Copy out the data below, swapping each occurrence of "point_idx" for "point_id" and changing nothing else. Omit the pictures.

┌──

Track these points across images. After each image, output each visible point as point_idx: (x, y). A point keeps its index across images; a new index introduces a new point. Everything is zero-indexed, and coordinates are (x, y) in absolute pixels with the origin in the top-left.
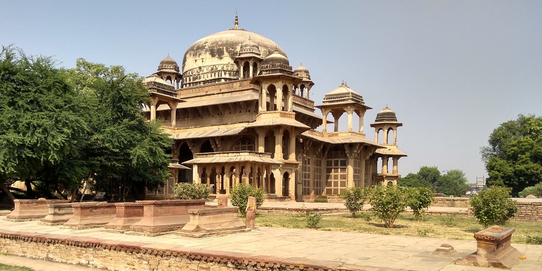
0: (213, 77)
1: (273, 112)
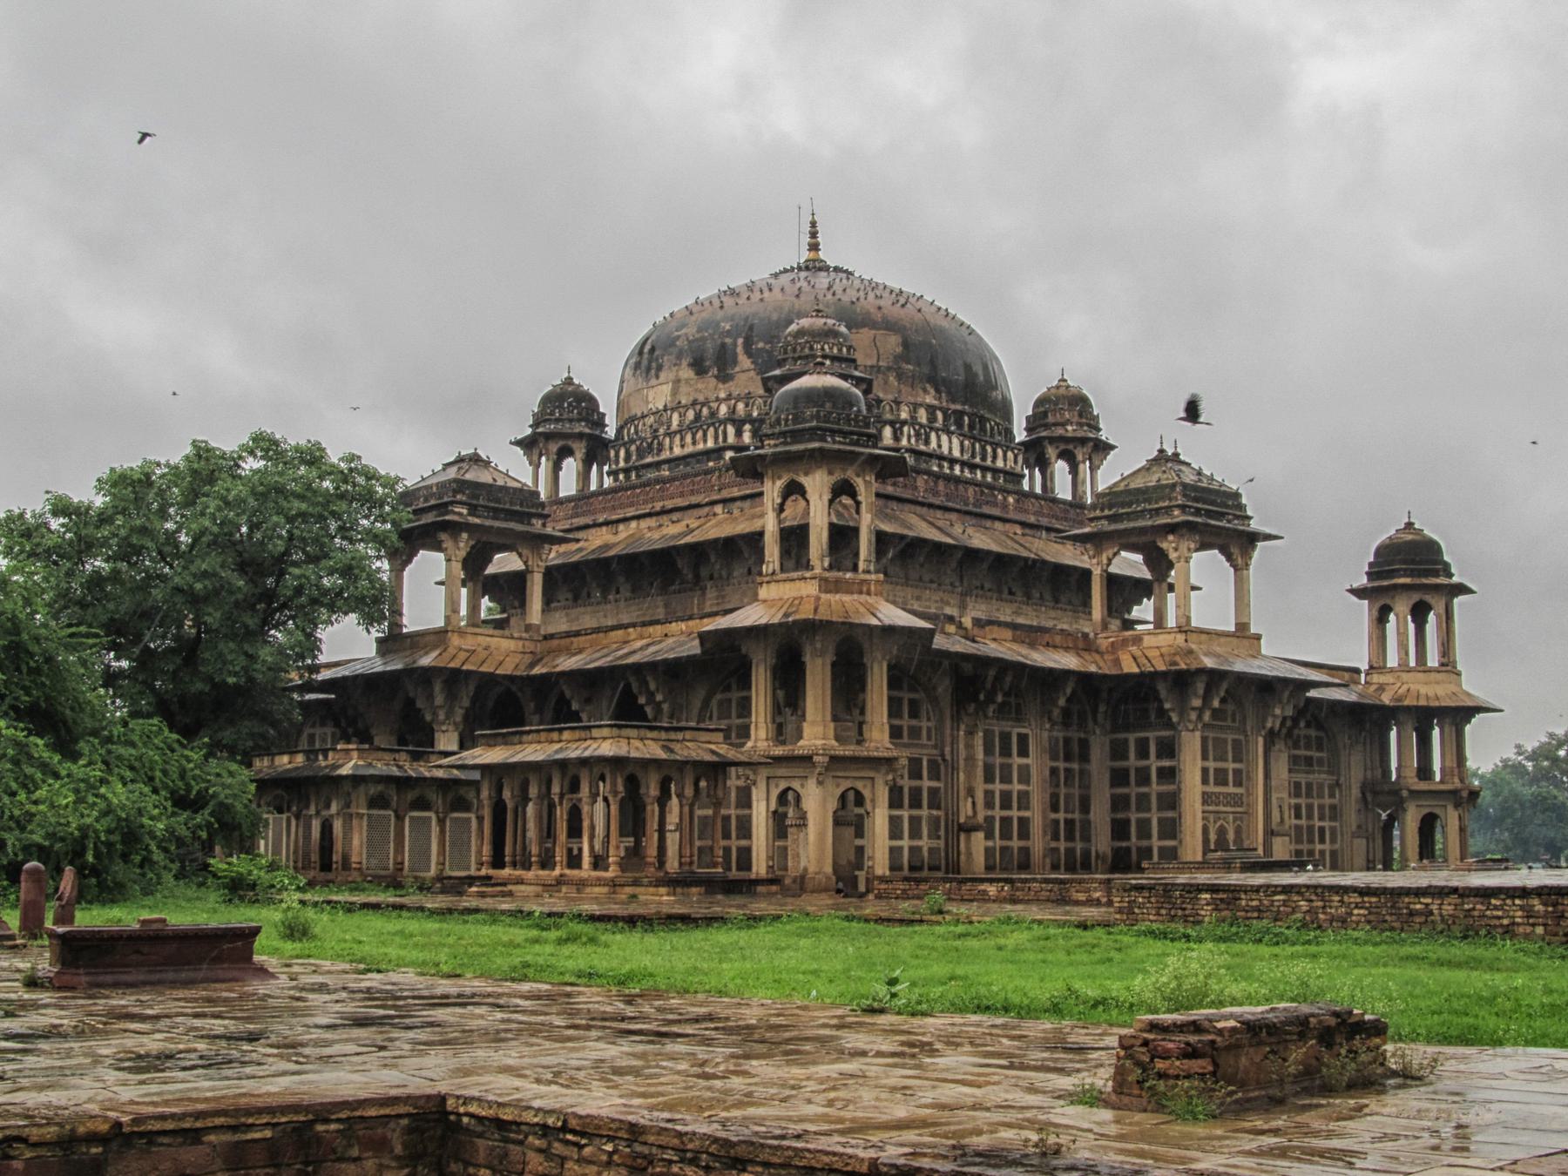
0: (701, 446)
1: (795, 575)
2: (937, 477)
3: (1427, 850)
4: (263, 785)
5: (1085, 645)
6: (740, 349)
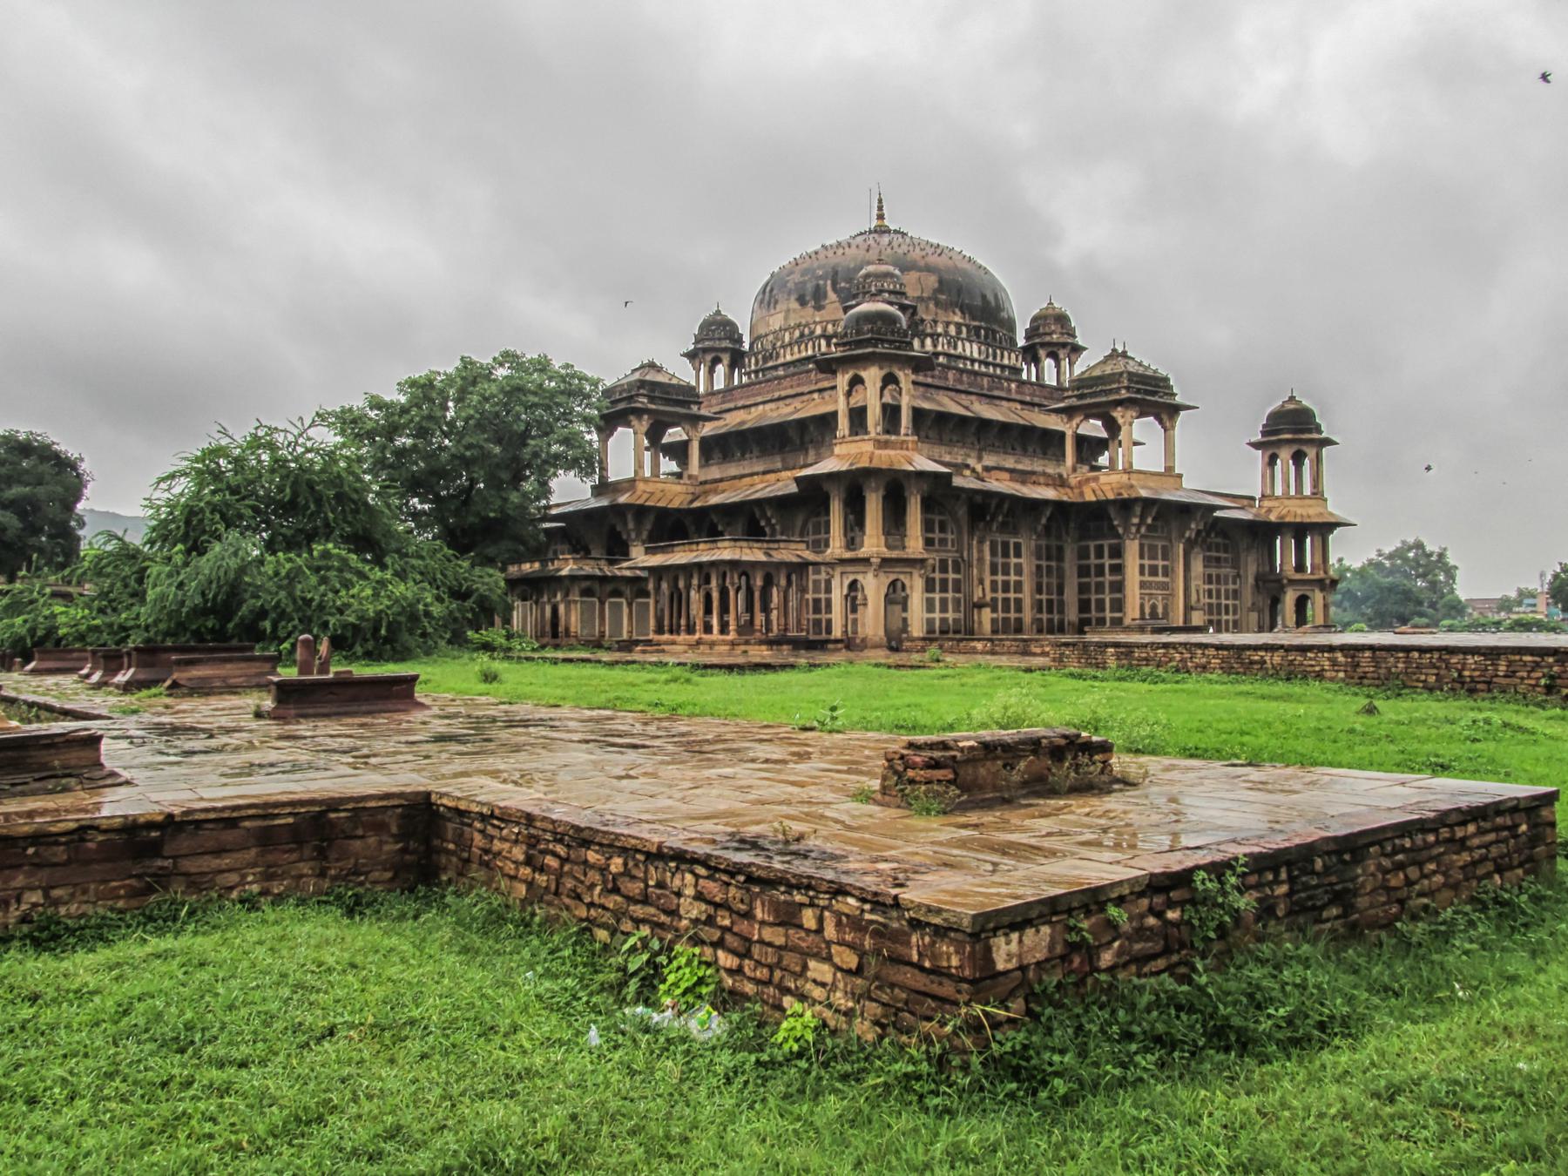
0: (804, 354)
2: (962, 371)
3: (1301, 620)
4: (512, 583)
5: (1060, 482)
6: (829, 288)
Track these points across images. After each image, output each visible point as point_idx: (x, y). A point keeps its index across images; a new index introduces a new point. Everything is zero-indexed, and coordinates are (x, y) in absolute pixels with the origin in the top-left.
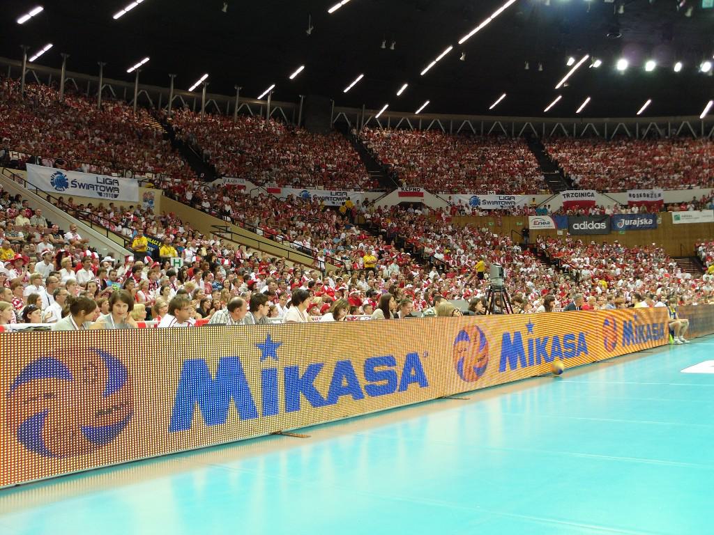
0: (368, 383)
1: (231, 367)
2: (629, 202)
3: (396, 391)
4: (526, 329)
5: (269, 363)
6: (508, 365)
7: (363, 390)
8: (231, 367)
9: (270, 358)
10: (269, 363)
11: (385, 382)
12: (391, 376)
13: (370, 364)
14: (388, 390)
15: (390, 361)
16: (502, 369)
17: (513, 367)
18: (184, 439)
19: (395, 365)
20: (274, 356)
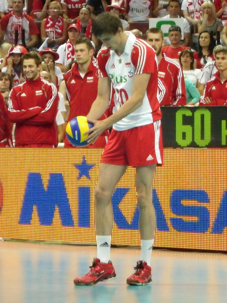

└──

*Worked answer*
Track these points across images. After each image, output each visible point as point_id: (x, y). A point keeps its index across images; a new index introduces a new point. Everything is zero-indexed, and coordinates are (x, y) in absolute pixels with the origin in the top-left.
0: (213, 77)
1: (273, 112)
0: (701, 446)
1: (795, 575)
2: (937, 477)
3: (1427, 850)
4: (263, 785)
5: (1085, 645)
6: (740, 349)
0: (804, 354)
2: (962, 371)
3: (1301, 620)
4: (512, 583)
5: (1060, 482)
6: (829, 288)
Track these points across images. After each image, output each visible point as point_id: (x, y). A point keeps its index across images; a new index introduces a new point. Everything is zero-indexed, and coordinates are (x, y) in absolute pixels with the origin in the top-left.
0: (368, 383)
1: (231, 367)
2: (629, 202)
3: (396, 391)
4: (526, 329)
5: (269, 363)
6: (508, 365)
7: (363, 390)
8: (231, 367)
9: (270, 358)
10: (269, 363)
11: (385, 382)
12: (391, 376)
13: (370, 364)
14: (388, 390)
15: (390, 361)
16: (502, 369)
17: (513, 367)
18: (184, 439)
19: (395, 365)
20: (274, 356)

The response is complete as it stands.